** Aim of the exercise **
Everything in the records below goes into the copy exactly, except the pictures.

** Source information **

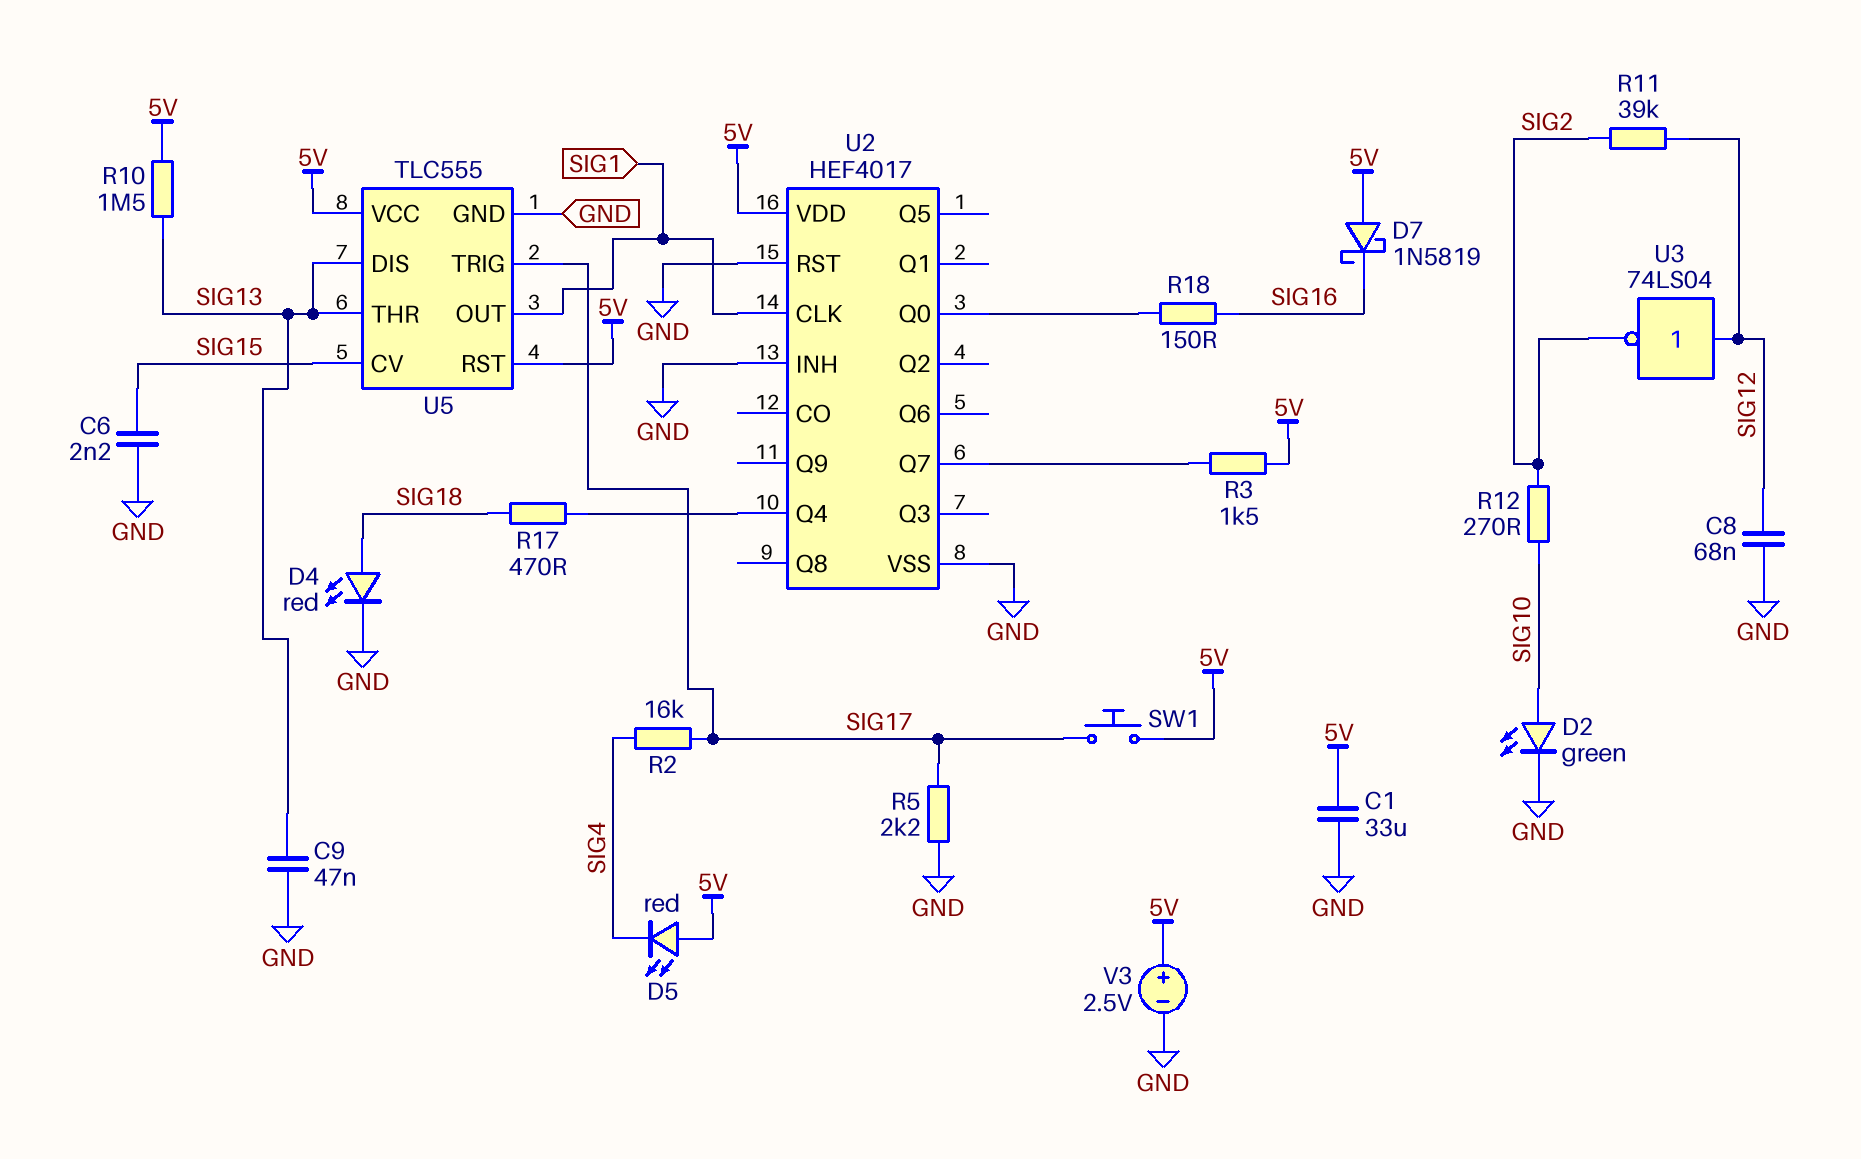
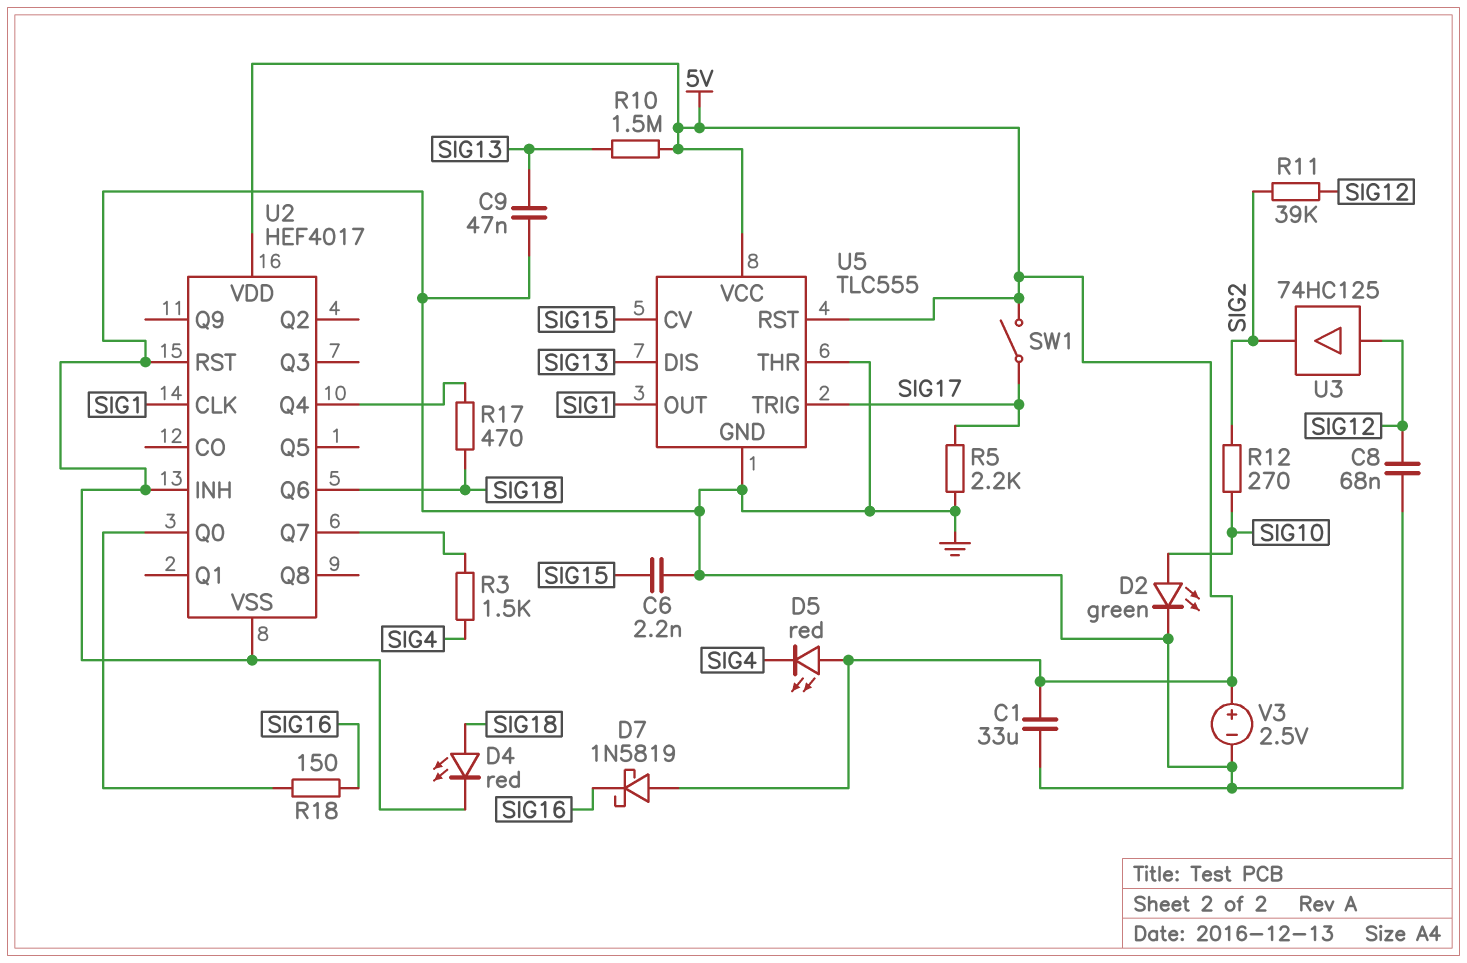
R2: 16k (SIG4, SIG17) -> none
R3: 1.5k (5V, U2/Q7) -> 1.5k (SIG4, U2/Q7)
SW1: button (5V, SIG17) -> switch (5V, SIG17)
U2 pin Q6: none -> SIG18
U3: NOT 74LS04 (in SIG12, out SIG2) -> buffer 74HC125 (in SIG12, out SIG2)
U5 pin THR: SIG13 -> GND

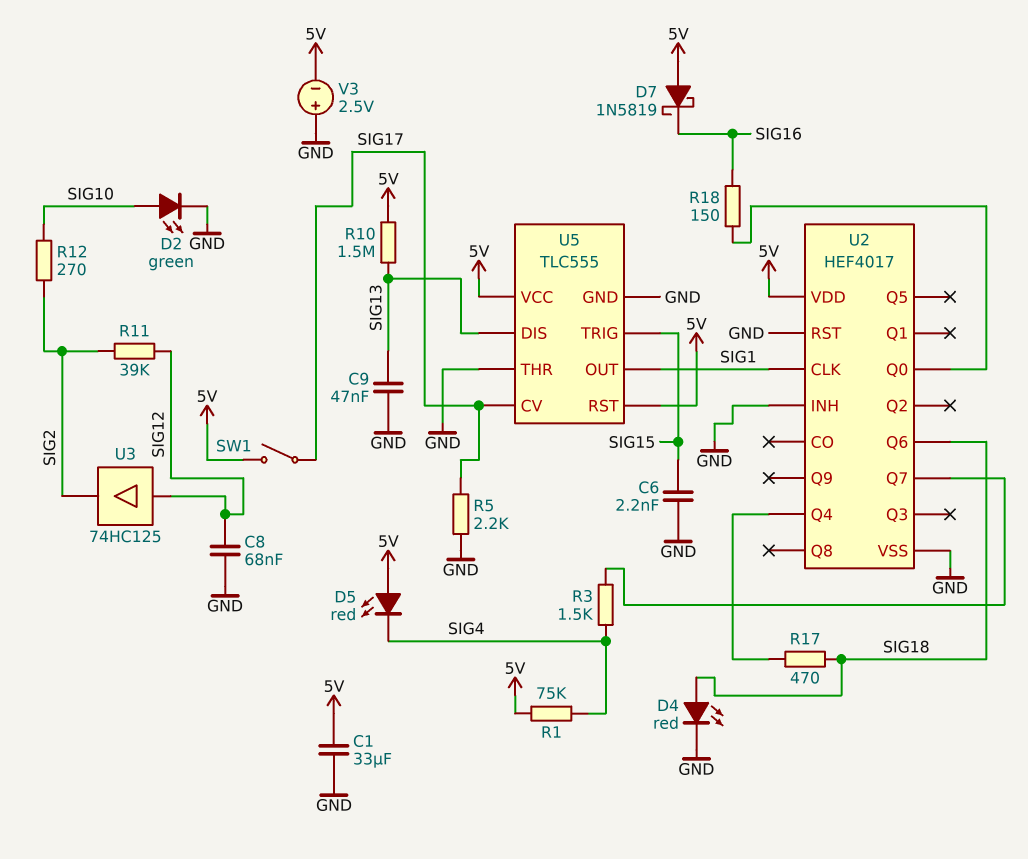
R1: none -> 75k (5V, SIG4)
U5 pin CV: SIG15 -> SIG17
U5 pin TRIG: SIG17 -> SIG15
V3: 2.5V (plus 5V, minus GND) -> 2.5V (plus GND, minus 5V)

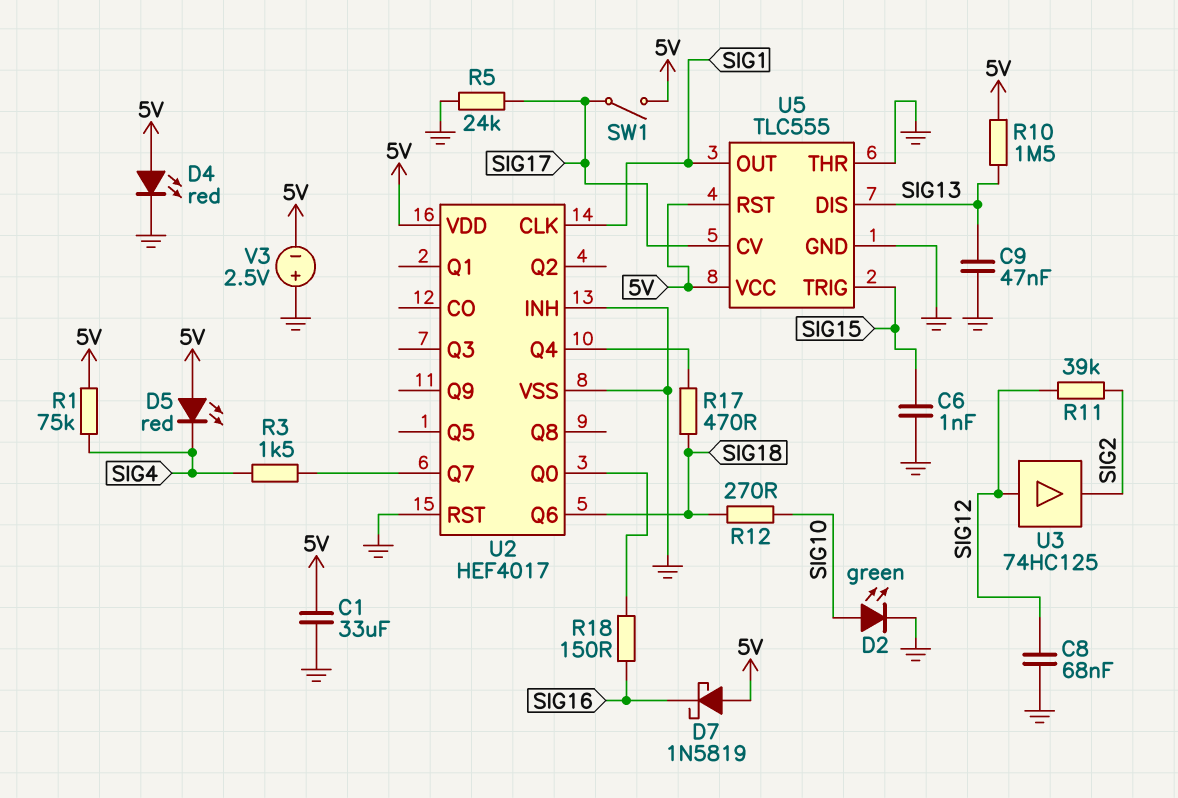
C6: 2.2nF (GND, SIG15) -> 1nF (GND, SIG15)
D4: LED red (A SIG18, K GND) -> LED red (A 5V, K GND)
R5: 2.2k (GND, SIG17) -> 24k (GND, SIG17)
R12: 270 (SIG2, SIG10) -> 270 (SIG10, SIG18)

** Response to the exercise **
R2: 16k (SIG4, SIG17) -> none
R3: 1.5k (5V, U2/Q7) -> 1.5k (SIG4, U2/Q7)
SW1: button (5V, SIG17) -> switch (5V, SIG17)
U2 pin Q6: none -> SIG18
U3: NOT 74LS04 (in SIG12, out SIG2) -> buffer 74HC125 (in SIG12, out SIG2)
U5 pin THR: SIG13 -> GND

R1: none -> 75k (5V, SIG4)
U5 pin CV: SIG15 -> SIG17
U5 pin TRIG: SIG17 -> SIG15
V3: 2.5V (plus 5V, minus GND) -> 2.5V (plus GND, minus 5V)

C6: 2.2nF (GND, SIG15) -> 1nF (GND, SIG15)
D4: LED red (A SIG18, K GND) -> LED red (A 5V, K GND)
R5: 2.2k (GND, SIG17) -> 24k (GND, SIG17)
R12: 270 (SIG2, SIG10) -> 270 (SIG10, SIG18)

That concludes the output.